**WHAT THE TASK ASKS:** Reproduce each line below without any alteration.

***** DATA TO PROCESS *****

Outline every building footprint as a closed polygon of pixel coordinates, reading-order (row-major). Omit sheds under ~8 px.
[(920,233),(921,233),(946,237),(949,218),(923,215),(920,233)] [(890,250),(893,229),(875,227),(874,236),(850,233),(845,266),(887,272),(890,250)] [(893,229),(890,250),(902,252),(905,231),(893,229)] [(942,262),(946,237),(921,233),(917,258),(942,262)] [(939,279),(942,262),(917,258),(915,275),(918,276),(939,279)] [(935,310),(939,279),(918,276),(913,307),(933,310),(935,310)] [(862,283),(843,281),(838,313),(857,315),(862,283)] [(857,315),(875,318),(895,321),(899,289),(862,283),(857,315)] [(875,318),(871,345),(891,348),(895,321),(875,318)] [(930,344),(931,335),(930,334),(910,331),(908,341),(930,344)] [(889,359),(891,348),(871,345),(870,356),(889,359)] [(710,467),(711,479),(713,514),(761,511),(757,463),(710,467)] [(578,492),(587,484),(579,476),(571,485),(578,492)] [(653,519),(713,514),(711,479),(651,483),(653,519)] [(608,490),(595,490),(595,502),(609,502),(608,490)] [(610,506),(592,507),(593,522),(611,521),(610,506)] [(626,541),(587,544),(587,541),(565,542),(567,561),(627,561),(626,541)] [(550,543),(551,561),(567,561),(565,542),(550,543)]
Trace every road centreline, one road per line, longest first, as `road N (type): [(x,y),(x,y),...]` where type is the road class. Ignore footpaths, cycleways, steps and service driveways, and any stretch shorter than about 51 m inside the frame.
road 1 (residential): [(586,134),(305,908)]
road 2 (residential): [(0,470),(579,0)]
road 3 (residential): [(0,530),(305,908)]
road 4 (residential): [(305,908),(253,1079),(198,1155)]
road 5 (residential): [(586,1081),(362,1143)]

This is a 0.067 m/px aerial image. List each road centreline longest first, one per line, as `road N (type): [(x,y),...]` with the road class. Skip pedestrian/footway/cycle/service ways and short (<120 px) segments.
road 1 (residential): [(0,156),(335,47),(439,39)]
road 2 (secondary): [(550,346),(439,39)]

*****

**YOUR SOLUTION:**
Outline every building footprint as a closed polygon of pixel coordinates, reading-order (row-major). Omit sheds under ~8 px.
[(920,233),(921,233),(946,237),(949,218),(923,215),(920,233)] [(890,250),(893,229),(875,227),(874,236),(850,233),(845,266),(887,272),(890,250)] [(893,229),(890,250),(902,252),(905,231),(893,229)] [(942,262),(946,237),(921,233),(917,258),(942,262)] [(939,279),(942,262),(917,258),(915,275),(918,276),(939,279)] [(935,310),(939,279),(918,276),(913,307),(933,310),(935,310)] [(862,283),(843,281),(838,313),(857,315),(862,283)] [(857,315),(875,318),(895,321),(899,289),(862,283),(857,315)] [(875,318),(871,345),(891,348),(895,321),(875,318)] [(930,344),(931,335),(930,334),(910,331),(908,341),(930,344)] [(889,359),(891,348),(871,345),(870,356),(889,359)] [(710,467),(711,479),(713,514),(761,511),(757,463),(710,467)] [(578,492),(587,484),(579,476),(571,485),(578,492)] [(653,519),(713,514),(711,479),(651,483),(653,519)] [(608,490),(595,490),(595,502),(609,502),(608,490)] [(610,506),(592,507),(593,522),(611,521),(610,506)] [(626,541),(587,544),(587,541),(565,542),(567,561),(627,561),(626,541)] [(550,543),(551,561),(567,561),(565,542),(550,543)]
Trace every road centreline, one road per line, longest first, as `road N (type): [(x,y),(x,y),...]` where type is the road class. Ignore footpaths, cycleways, steps and service driveways, and any stretch shorter than about 51 m inside the frame.
road 1 (residential): [(586,134),(305,908)]
road 2 (residential): [(0,470),(579,0)]
road 3 (residential): [(0,530),(305,908)]
road 4 (residential): [(305,908),(253,1079),(198,1155)]
road 5 (residential): [(586,1081),(362,1143)]

This is a 0.067 m/px aerial image. List each road centreline longest first, one per line, as `road N (type): [(x,y),...]` with the road class. Skip pedestrian/footway/cycle/service ways and short (<120 px) segments.
road 1 (residential): [(0,156),(335,47),(439,39)]
road 2 (secondary): [(550,346),(439,39)]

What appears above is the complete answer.